Filter the material below, keeping every line that contains the string "pixels" and copying each one in full. Case counts.

--- start GIVEN RECORDS ---

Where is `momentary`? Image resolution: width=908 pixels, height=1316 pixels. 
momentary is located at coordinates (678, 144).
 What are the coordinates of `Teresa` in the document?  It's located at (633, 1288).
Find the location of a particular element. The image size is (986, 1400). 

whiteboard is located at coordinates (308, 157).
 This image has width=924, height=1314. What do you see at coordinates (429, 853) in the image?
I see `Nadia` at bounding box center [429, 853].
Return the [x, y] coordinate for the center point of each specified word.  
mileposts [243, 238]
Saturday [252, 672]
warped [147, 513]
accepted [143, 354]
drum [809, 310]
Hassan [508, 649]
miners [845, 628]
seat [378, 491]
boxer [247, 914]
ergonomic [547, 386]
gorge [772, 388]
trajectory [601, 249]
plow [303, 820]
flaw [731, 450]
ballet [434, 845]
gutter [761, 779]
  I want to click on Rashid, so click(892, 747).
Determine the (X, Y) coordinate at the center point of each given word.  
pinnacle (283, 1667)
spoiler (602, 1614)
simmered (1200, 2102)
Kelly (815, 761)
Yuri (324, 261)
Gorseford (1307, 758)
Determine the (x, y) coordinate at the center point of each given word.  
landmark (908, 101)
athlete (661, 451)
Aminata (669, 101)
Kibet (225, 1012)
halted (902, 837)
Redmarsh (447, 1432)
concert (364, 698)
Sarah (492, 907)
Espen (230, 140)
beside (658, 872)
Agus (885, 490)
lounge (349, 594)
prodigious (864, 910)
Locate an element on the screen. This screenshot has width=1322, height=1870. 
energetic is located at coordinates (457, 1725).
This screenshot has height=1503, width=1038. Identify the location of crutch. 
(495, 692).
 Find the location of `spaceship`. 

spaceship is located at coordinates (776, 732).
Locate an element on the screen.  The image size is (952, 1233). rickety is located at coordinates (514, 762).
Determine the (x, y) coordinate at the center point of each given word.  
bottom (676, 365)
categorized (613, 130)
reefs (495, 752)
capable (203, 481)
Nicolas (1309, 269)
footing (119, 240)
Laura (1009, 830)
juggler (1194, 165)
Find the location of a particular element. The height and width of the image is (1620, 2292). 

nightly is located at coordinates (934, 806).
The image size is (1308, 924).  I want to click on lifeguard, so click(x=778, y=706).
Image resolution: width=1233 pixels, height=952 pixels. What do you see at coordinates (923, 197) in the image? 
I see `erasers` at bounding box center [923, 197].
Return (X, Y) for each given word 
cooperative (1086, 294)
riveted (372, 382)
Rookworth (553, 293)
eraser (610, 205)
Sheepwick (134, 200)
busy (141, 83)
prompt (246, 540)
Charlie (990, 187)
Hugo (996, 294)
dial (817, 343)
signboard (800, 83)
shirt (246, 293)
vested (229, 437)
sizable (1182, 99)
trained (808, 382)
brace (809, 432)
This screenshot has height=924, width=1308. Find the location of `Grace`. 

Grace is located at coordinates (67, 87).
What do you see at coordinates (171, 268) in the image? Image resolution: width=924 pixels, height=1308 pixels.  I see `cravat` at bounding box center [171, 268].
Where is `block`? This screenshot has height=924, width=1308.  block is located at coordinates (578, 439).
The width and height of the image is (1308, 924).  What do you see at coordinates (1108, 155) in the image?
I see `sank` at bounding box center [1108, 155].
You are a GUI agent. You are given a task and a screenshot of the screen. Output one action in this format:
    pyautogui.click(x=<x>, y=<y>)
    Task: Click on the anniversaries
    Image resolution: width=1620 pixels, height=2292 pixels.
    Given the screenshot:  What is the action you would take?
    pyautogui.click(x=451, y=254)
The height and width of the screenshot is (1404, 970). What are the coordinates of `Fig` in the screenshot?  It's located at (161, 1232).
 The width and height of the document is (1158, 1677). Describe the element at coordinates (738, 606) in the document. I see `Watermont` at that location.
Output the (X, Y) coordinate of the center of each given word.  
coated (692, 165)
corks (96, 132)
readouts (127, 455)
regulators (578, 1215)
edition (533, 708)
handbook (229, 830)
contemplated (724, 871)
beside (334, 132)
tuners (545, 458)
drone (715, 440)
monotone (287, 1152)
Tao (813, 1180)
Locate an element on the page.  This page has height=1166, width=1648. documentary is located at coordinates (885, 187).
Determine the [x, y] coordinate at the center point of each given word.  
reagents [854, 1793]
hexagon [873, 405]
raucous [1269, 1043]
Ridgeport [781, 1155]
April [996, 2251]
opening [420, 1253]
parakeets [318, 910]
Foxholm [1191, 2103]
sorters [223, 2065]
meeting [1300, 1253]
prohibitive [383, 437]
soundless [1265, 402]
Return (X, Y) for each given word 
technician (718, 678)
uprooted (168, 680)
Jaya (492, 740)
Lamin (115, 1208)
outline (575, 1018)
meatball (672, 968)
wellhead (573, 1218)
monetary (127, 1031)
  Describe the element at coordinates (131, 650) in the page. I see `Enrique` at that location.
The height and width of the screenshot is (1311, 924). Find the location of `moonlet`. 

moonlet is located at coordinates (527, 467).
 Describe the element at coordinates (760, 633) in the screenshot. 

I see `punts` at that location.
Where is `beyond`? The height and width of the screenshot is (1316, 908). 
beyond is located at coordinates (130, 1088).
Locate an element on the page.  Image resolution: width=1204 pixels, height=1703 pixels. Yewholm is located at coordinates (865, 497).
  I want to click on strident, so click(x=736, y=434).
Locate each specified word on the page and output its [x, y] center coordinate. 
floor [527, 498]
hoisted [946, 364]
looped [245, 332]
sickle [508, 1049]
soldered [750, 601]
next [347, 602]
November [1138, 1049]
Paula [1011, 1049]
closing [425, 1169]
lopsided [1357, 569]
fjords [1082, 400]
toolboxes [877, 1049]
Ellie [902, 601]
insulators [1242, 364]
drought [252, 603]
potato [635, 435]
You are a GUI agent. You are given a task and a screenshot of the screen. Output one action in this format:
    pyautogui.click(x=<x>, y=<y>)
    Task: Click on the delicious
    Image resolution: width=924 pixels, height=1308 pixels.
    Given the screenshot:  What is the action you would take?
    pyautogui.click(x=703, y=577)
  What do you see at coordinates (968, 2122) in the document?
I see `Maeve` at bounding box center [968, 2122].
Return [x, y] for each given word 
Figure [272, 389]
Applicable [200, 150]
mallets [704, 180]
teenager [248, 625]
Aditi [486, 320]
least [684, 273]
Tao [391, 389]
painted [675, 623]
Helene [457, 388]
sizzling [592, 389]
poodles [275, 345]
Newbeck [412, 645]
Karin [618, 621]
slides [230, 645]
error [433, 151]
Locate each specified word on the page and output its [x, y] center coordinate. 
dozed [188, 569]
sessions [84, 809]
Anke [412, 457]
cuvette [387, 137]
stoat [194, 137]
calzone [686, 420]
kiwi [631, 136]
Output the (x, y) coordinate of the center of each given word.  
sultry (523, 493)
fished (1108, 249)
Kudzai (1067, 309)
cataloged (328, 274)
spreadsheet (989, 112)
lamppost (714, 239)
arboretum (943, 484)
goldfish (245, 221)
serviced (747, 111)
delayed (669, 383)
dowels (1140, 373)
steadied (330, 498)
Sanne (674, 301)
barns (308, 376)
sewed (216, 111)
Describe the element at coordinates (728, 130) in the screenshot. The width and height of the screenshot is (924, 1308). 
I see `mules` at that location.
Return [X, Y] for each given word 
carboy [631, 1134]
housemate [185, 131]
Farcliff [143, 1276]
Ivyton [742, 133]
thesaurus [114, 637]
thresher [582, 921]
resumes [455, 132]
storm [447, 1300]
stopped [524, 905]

--- end GIVEN RECORDS ---

▸ RESULT BELOW:
Where is `momentary`? Image resolution: width=908 pixels, height=1316 pixels. 
Image resolution: width=1233 pixels, height=952 pixels. What do you see at coordinates (923, 197) in the image? 
What do you see at coordinates (171, 268) in the image? Image resolution: width=924 pixels, height=1308 pixels.  I see `cravat` at bounding box center [171, 268].
    Image resolution: width=1620 pixels, height=2292 pixels.
Locate an element on the page.  Image resolution: width=1204 pixels, height=1703 pixels. Yewholm is located at coordinates (865, 497).
    Image resolution: width=924 pixels, height=1308 pixels.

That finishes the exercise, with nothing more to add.